◆ **Data shown**:
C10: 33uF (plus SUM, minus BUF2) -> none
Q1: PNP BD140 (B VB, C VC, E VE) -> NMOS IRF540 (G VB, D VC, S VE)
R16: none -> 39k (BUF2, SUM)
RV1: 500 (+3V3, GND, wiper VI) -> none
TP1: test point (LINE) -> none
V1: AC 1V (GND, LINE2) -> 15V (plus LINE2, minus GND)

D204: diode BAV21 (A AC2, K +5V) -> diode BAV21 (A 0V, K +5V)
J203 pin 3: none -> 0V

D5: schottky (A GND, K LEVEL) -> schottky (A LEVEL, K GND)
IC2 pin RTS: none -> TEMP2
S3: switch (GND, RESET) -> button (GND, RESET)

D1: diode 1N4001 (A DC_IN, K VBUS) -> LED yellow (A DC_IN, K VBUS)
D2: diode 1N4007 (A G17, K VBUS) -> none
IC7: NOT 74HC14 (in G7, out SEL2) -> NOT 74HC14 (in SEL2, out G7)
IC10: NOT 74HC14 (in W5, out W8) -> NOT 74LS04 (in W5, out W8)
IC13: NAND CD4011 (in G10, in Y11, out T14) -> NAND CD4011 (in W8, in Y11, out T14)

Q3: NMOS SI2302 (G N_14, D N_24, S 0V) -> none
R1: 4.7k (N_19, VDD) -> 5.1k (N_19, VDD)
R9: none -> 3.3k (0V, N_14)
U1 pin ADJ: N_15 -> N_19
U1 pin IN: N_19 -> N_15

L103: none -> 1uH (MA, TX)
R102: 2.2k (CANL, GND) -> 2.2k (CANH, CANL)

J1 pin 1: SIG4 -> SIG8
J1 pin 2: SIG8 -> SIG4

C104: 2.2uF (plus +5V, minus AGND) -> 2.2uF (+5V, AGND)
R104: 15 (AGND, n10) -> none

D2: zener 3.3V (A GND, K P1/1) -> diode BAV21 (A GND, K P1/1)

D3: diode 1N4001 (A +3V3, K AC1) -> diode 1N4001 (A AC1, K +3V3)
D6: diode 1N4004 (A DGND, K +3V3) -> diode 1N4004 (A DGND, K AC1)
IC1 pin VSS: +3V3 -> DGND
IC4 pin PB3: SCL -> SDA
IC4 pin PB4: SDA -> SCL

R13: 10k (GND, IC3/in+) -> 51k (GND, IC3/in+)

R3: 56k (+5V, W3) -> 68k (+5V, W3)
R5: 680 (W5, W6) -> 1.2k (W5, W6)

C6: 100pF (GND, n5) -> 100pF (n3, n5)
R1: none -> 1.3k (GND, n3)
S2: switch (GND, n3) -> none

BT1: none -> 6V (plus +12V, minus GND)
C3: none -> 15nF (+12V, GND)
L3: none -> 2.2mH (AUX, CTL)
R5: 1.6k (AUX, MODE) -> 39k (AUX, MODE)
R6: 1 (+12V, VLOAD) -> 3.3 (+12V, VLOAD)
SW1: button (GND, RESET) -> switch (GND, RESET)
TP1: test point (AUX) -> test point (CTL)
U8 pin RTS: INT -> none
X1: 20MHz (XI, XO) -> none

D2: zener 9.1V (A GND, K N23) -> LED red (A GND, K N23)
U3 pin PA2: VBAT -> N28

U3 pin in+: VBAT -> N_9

◆ **Work to be completed**:
A verbatim transcription is needed of the lines above, starting at the line with "S3: switch (GND, RESET)" and ending at the line with "D6: diode 1N4004", both included, and of nothing else.

◆ **Exercise output**:
S3: switch (GND, RESET) -> button (GND, RESET)

D1: diode 1N4001 (A DC_IN, K VBUS) -> LED yellow (A DC_IN, K VBUS)
D2: diode 1N4007 (A G17, K VBUS) -> none
IC7: NOT 74HC14 (in G7, out SEL2) -> NOT 74HC14 (in SEL2, out G7)
IC10: NOT 74HC14 (in W5, out W8) -> NOT 74LS04 (in W5, out W8)
IC13: NAND CD4011 (in G10, in Y11, out T14) -> NAND CD4011 (in W8, in Y11, out T14)

Q3: NMOS SI2302 (G N_14, D N_24, S 0V) -> none
R1: 4.7k (N_19, VDD) -> 5.1k (N_19, VDD)
R9: none -> 3.3k (0V, N_14)
U1 pin ADJ: N_15 -> N_19
U1 pin IN: N_19 -> N_15

L103: none -> 1uH (MA, TX)
R102: 2.2k (CANL, GND) -> 2.2k (CANH, CANL)

J1 pin 1: SIG4 -> SIG8
J1 pin 2: SIG8 -> SIG4

C104: 2.2uF (plus +5V, minus AGND) -> 2.2uF (+5V, AGND)
R104: 15 (AGND, n10) -> none

D2: zener 3.3V (A GND, K P1/1) -> diode BAV21 (A GND, K P1/1)

D3: diode 1N4001 (A +3V3, K AC1) -> diode 1N4001 (A AC1, K +3V3)
D6: diode 1N4004 (A DGND, K +3V3) -> diode 1N4004 (A DGND, K AC1)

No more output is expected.